## What needs to be done:
Set the listing down again in full, word for word, with the pictures left out.

## Collected material:
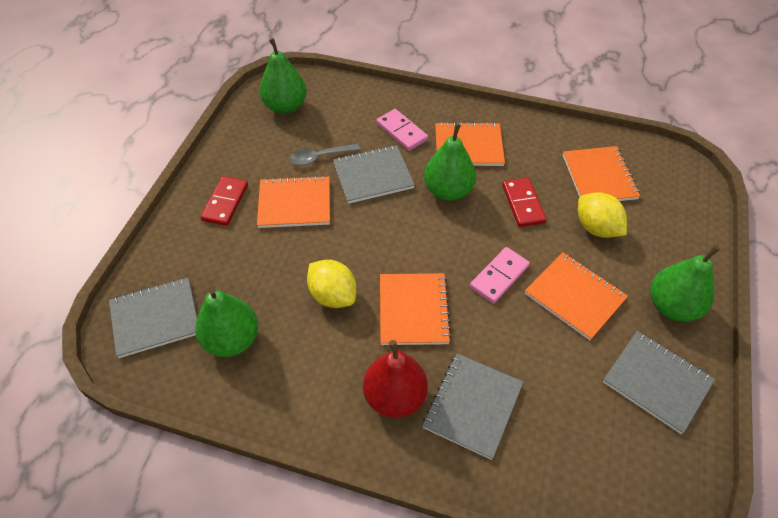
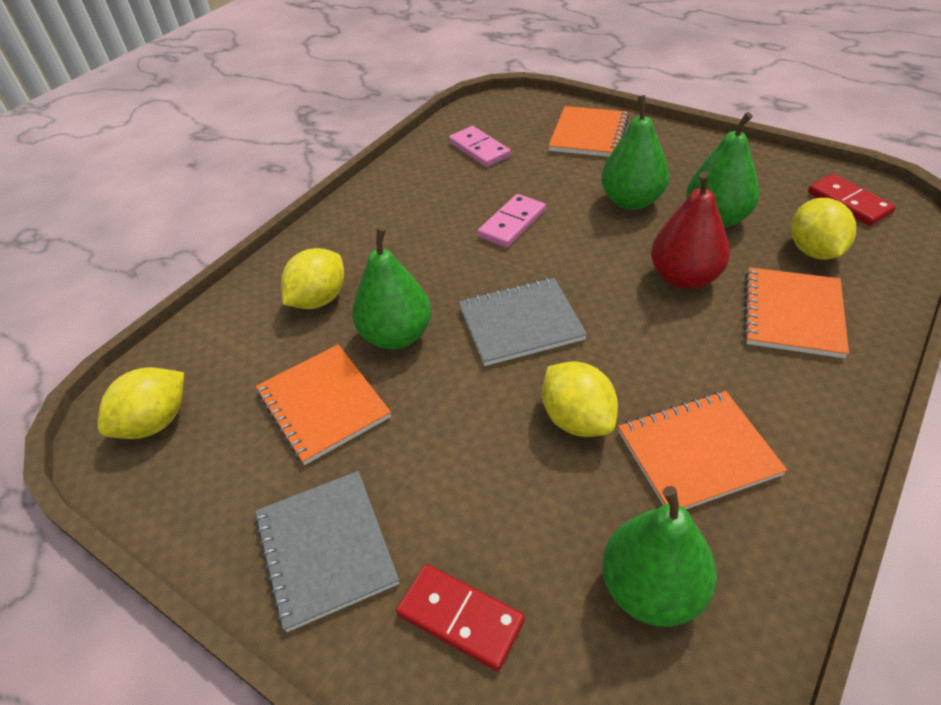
grey notebook: 4 -> 2
grey spoon: 1 -> 0
orange notebook: 5 -> 4
yellow lemon: 2 -> 4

## Response below:
grey notebook: 4 -> 2
grey spoon: 1 -> 0
orange notebook: 5 -> 4
yellow lemon: 2 -> 4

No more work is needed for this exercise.